### Aim of the exercise
What is wanted is the full listing, word for word, without its pictures.

### Source data
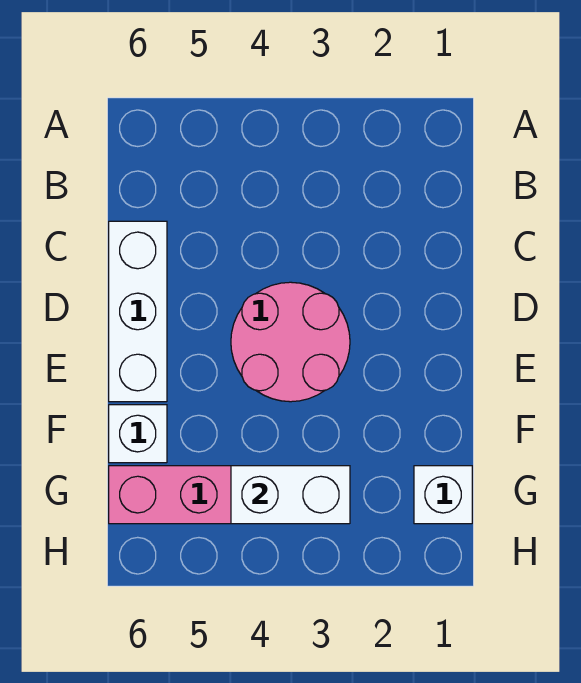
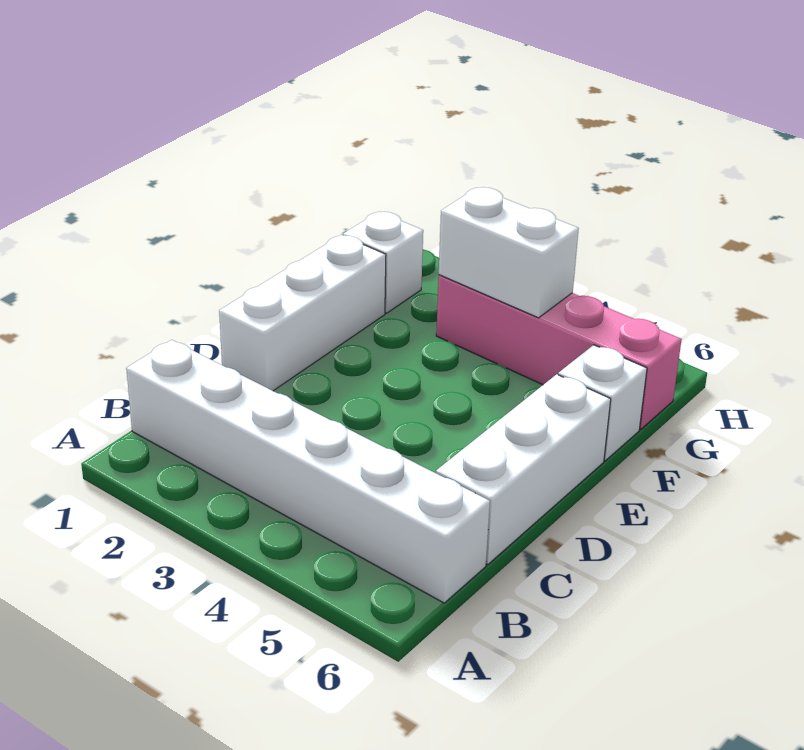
none -> white brick B1:B6 level 1
none -> white brick D1:F1 level 1
pink round brick D3:E4 level 1 -> none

### Result below
none -> white brick B1:B6 level 1
none -> white brick D1:F1 level 1
pink round brick D3:E4 level 1 -> none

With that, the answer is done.